> [DATASET ENTRIES]
==================================================

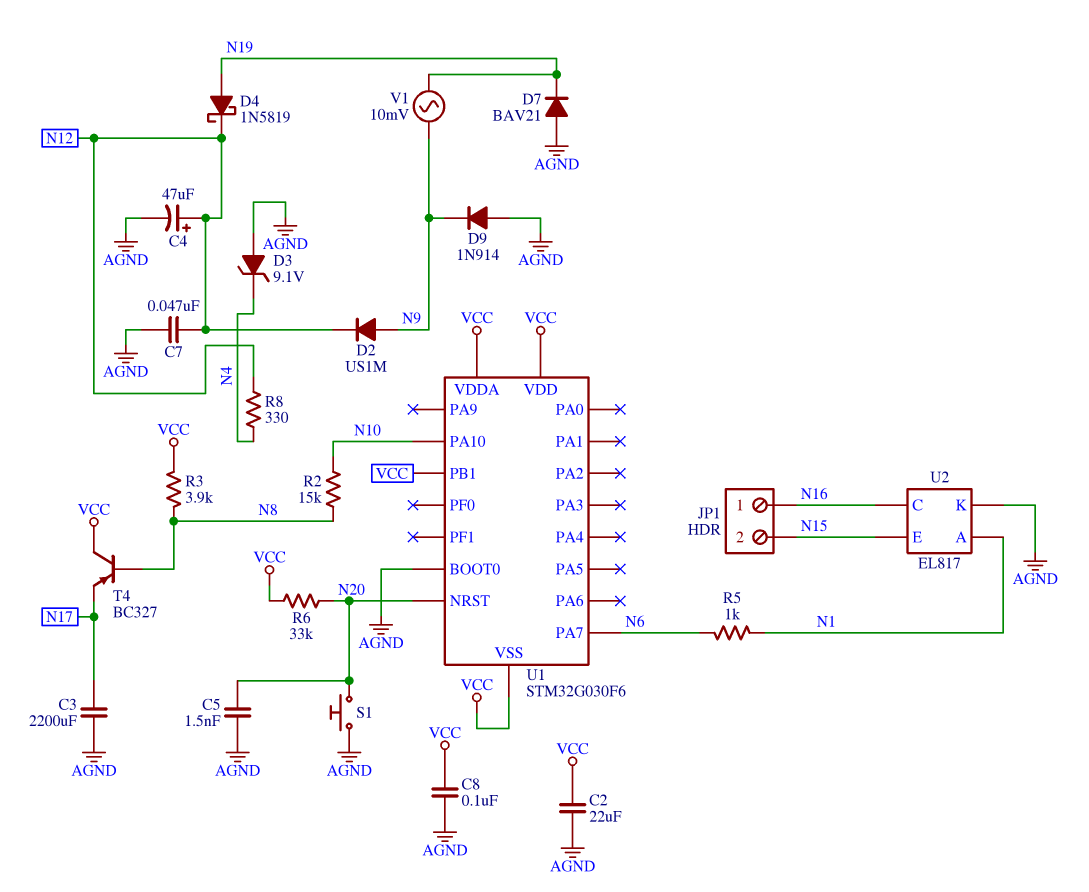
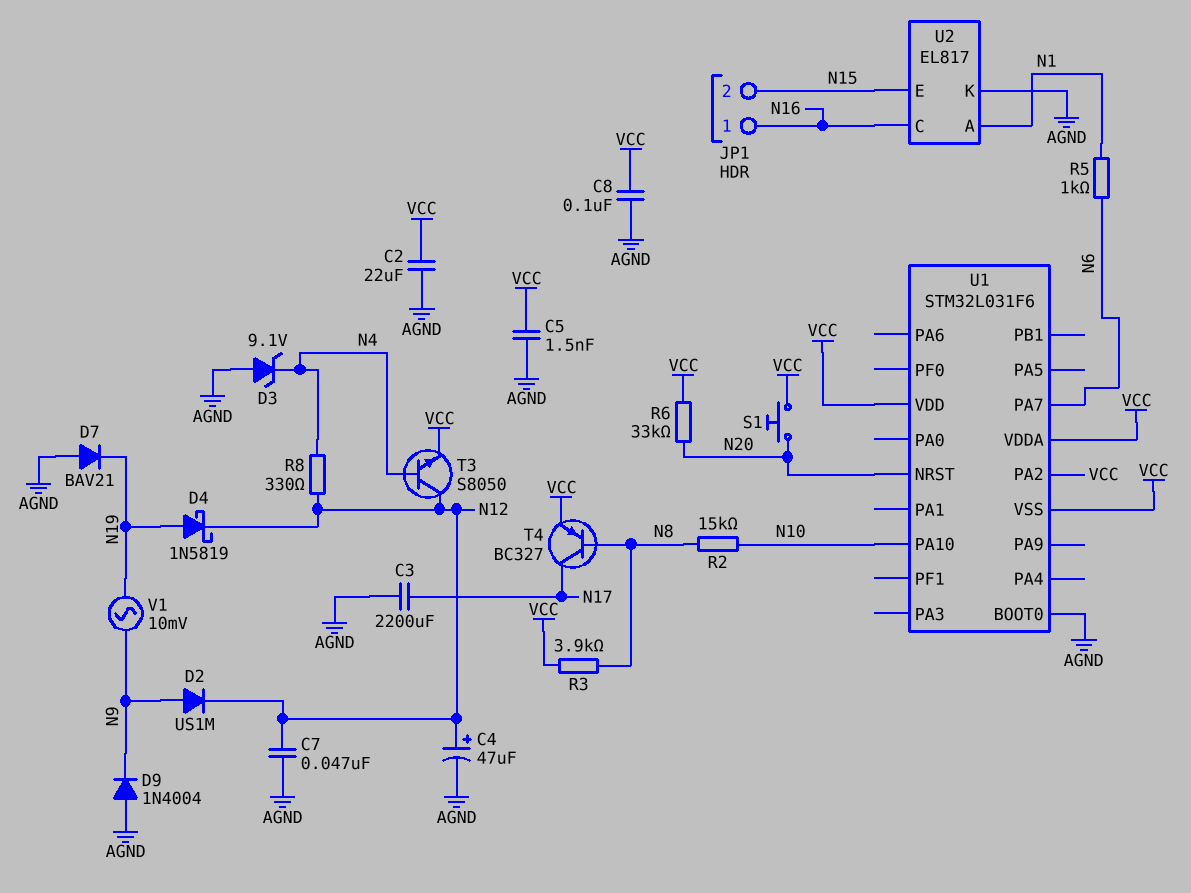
C5: 1.5nF (AGND, N20) -> 1.5nF (AGND, VCC)
D9: diode 1N914 (A AGND, K N9) -> diode 1N4004 (A AGND, K N9)
S1: button (AGND, N20) -> button (N20, VCC)
T3: none -> NPN S8050 (B N4, C N12, E VCC)
T4: PNP BC327 (B N8, C VCC, E N17) -> PNP BC327 (B N8, C N17, E VCC)
U1: STM32G030F6 -> STM32L031F6
U1 pin PA2: none -> VCC
U1 pin PB1: VCC -> none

==================================================

> [DIRECTIONS]
When a picture appears among the entries, skip it; transcribe everything else exactly.

> [OUTPUT BELOW]
C5: 1.5nF (AGND, N20) -> 1.5nF (AGND, VCC)
D9: diode 1N914 (A AGND, K N9) -> diode 1N4004 (A AGND, K N9)
S1: button (AGND, N20) -> button (N20, VCC)
T3: none -> NPN S8050 (B N4, C N12, E VCC)
T4: PNP BC327 (B N8, C VCC, E N17) -> PNP BC327 (B N8, C N17, E VCC)
U1: STM32G030F6 -> STM32L031F6
U1 pin PA2: none -> VCC
U1 pin PB1: VCC -> none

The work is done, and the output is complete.